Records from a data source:
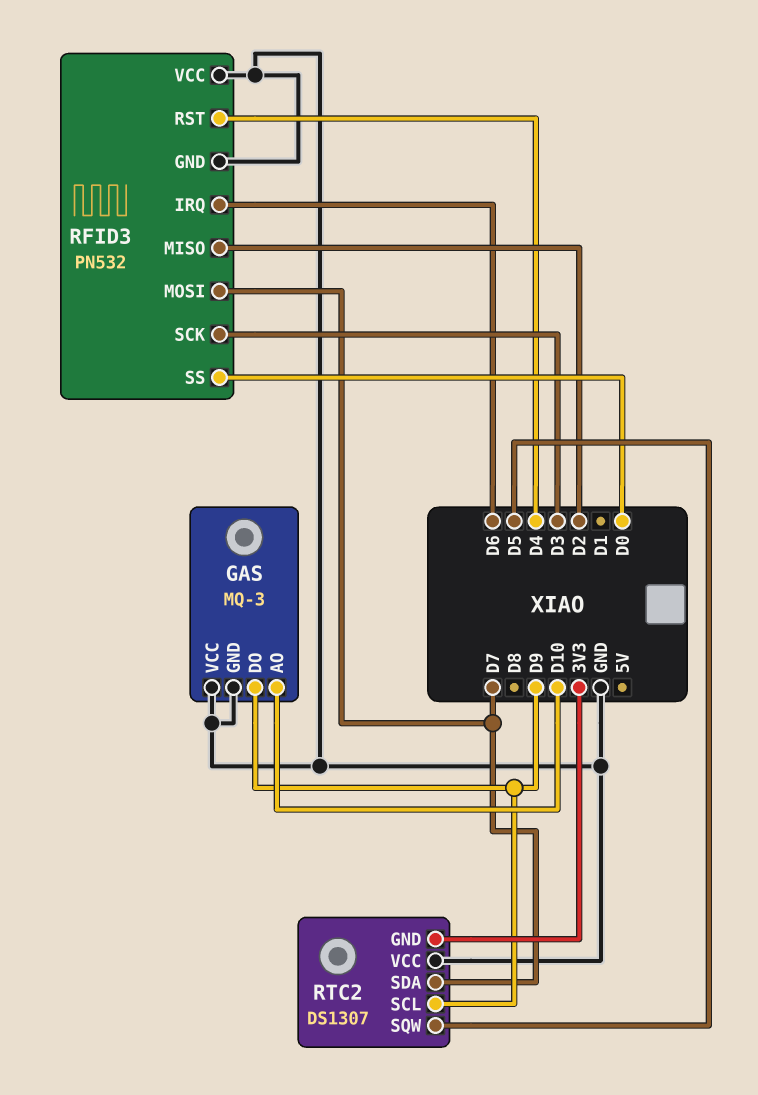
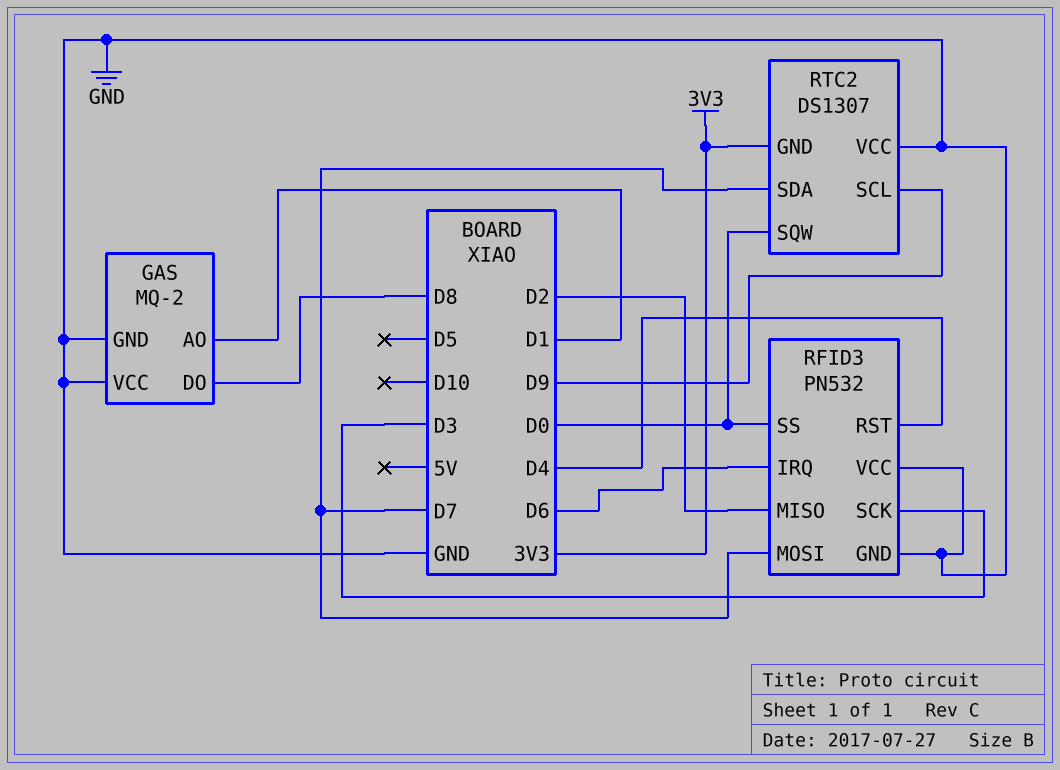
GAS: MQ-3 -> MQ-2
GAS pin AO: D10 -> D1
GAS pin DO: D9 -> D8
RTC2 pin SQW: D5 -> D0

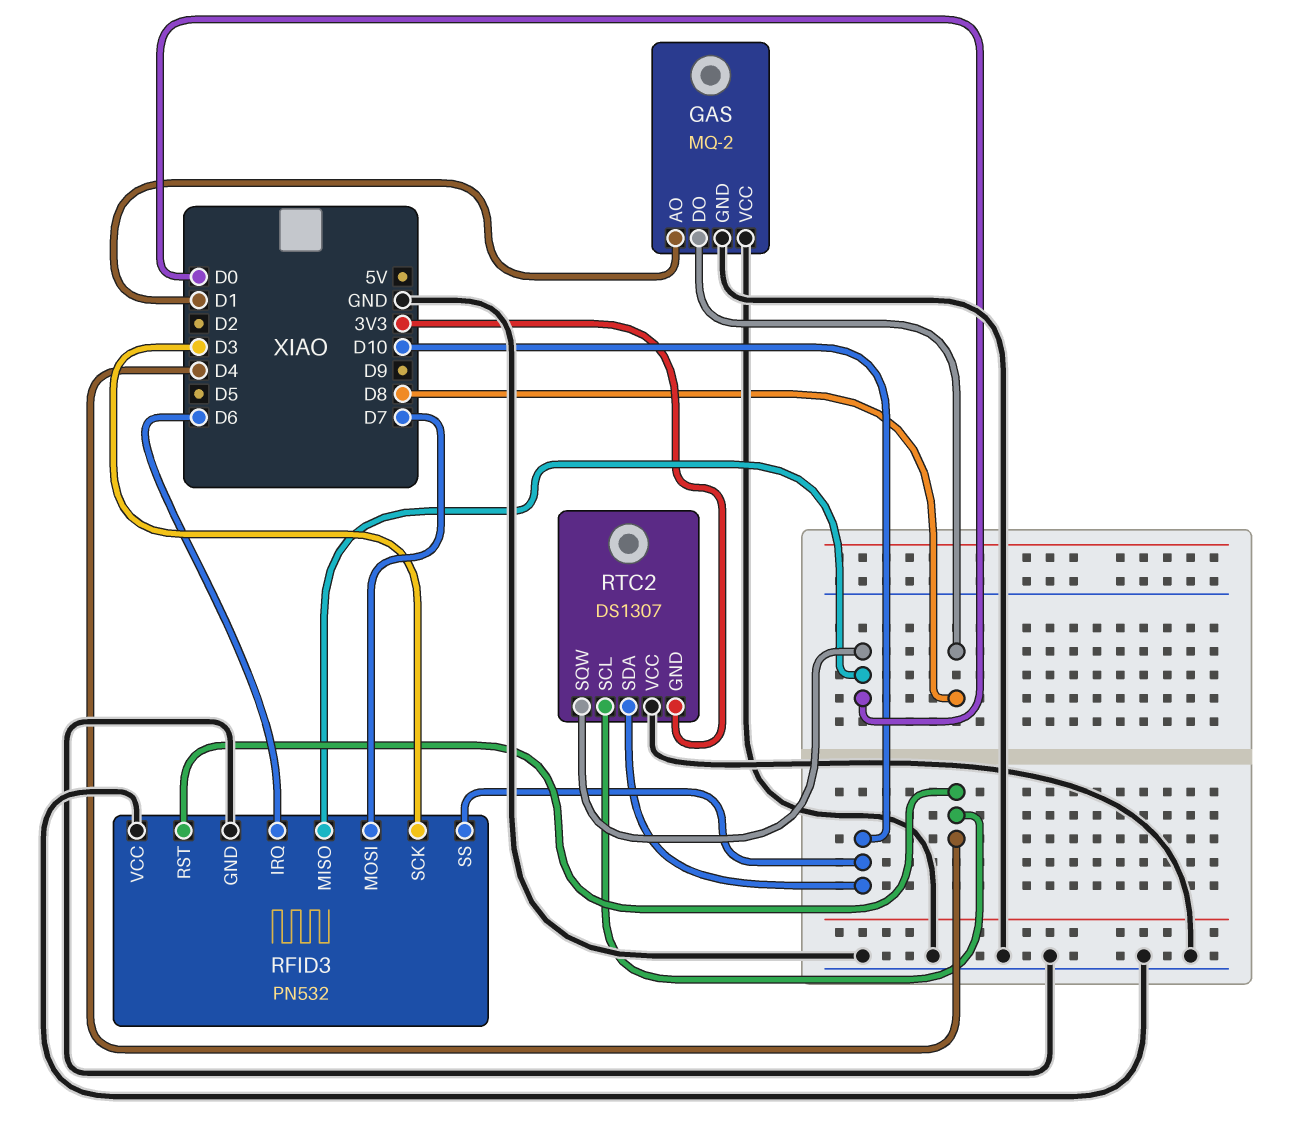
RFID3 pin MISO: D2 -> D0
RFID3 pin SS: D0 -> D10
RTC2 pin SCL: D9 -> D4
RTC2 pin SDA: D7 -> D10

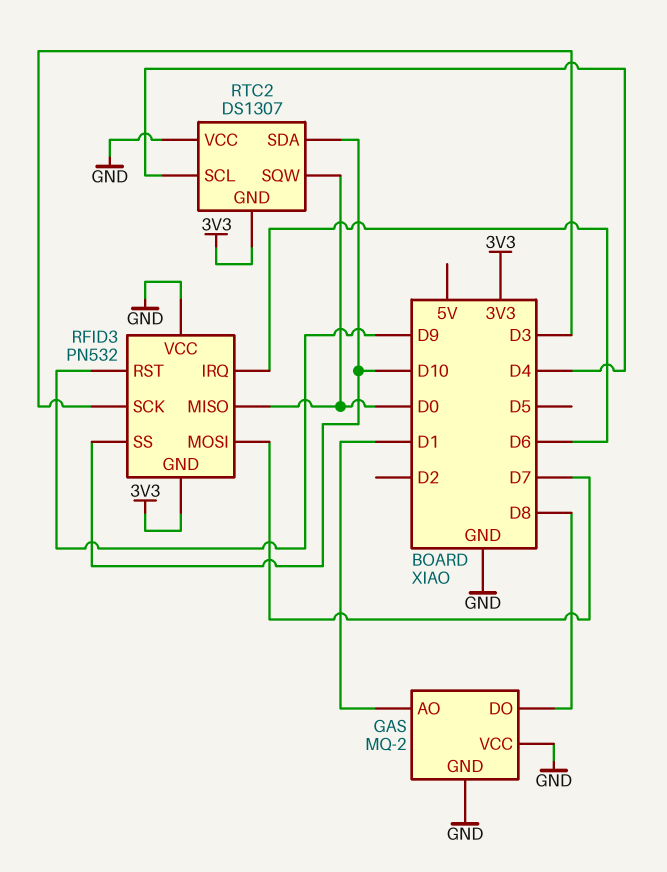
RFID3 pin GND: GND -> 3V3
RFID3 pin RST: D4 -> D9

==

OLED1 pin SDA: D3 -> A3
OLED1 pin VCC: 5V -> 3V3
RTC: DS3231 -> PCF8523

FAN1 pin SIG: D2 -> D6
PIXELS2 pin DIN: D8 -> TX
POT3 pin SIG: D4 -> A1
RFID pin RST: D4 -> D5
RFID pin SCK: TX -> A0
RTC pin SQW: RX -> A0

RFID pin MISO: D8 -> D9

*About this exercise*. All lines in the records above that contain "MISO" are to be reported.

*Answer box*.
RFID3 pin MISO: D2 -> D0
RFID pin MISO: D8 -> D9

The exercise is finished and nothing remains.